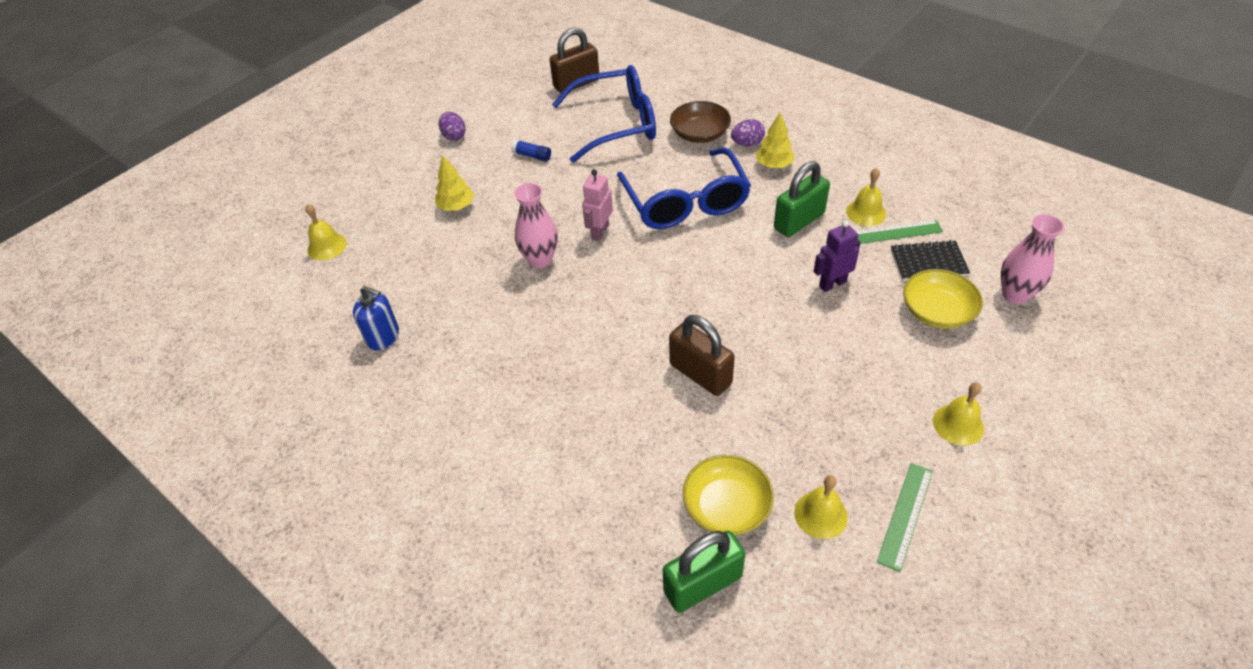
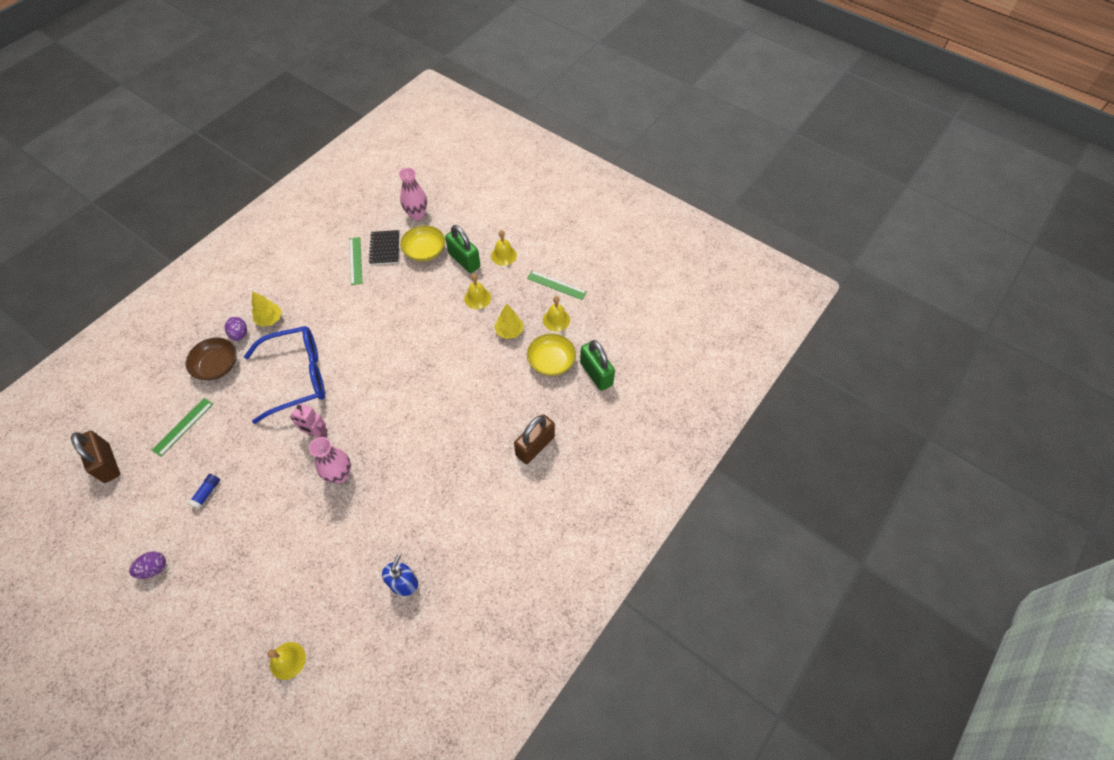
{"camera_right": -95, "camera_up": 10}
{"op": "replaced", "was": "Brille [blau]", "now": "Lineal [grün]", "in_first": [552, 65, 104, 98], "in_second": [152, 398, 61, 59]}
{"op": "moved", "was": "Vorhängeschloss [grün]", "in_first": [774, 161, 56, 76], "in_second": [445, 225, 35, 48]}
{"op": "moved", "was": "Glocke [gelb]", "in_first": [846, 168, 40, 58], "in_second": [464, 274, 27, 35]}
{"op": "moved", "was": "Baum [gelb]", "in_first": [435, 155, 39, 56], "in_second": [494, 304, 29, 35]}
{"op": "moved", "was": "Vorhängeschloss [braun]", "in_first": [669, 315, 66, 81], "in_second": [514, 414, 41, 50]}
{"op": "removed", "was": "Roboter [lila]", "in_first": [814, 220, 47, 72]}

• • • • • • •

> **Task requirements**
Look over the data above and show each line that contains "Vorhängeschloss".

> **Result of the task**
{"op": "moved", "was": "Vorhängeschloss [grün]", "in_first": [774, 161, 56, 76], "in_second": [445, 225, 35, 48]}
{"op": "moved", "was": "Vorhängeschloss [braun]", "in_first": [669, 315, 66, 81], "in_second": [514, 414, 41, 50]}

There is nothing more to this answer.